Exercise details: Copy out each line of the material below that contains the string "with".

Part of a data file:
==*==
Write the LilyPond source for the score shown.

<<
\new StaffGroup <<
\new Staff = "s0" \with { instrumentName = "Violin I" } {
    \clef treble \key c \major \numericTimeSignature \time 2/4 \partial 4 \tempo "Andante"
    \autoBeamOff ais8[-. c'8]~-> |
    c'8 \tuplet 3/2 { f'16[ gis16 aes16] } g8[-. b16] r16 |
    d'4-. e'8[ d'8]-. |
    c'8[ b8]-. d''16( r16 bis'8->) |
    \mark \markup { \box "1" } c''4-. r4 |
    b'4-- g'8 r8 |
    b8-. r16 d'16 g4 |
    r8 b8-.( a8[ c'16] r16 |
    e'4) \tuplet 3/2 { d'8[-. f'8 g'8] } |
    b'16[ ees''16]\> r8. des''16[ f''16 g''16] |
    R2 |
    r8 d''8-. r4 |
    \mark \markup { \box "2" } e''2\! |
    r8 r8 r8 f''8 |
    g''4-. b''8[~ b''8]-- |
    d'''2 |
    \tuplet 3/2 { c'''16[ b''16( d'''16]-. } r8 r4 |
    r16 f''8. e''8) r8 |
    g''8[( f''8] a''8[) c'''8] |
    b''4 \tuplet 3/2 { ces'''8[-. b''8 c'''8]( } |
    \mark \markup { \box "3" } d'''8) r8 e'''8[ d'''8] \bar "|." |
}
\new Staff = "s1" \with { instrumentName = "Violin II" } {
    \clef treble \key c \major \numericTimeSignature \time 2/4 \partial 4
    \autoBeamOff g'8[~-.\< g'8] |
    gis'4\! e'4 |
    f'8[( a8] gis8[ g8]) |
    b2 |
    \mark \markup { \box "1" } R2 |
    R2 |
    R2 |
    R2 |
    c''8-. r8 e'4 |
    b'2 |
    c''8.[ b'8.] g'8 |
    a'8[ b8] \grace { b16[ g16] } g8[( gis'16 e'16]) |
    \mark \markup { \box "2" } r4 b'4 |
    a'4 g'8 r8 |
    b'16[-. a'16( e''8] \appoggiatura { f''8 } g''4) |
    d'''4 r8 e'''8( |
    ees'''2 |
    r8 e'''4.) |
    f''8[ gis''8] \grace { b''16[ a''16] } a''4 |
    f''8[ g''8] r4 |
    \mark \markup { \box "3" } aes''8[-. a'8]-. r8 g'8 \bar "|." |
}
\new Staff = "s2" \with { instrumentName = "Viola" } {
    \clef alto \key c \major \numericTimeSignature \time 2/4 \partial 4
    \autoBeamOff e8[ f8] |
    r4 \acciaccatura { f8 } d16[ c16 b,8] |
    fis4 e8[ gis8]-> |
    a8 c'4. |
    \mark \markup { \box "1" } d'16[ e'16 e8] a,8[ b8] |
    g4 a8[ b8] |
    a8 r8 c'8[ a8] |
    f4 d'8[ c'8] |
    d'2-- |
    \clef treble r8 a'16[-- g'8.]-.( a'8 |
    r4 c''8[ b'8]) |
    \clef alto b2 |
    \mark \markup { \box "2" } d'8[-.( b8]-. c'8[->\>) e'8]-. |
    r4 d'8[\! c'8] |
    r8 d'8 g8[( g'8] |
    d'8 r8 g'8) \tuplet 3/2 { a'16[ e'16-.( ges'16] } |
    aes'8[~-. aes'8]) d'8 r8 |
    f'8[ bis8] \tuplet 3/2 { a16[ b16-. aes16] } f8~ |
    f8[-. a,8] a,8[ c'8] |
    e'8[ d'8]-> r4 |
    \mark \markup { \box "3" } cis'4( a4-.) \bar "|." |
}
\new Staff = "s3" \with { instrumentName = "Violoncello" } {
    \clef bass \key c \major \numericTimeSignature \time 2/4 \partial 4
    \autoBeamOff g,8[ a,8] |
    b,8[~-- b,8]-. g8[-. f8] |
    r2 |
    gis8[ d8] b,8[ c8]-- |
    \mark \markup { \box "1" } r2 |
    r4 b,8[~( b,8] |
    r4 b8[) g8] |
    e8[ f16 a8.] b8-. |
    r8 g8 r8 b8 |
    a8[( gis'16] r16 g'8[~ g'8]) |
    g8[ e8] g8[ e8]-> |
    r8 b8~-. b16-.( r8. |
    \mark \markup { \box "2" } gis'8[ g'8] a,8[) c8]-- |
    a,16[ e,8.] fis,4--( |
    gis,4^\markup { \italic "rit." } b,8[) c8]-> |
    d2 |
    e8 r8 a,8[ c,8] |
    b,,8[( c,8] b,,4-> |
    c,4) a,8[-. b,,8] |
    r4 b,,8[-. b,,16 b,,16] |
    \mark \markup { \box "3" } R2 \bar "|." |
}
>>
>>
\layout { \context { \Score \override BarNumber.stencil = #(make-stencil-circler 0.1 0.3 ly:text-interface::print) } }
==*==
Response to this exercise:
\new Staff = "s0" \with { instrumentName = "Violin I" } {
\new Staff = "s1" \with { instrumentName = "Violin II" } {
\new Staff = "s2" \with { instrumentName = "Viola" } {
\new Staff = "s3" \with { instrumentName = "Violoncello" } {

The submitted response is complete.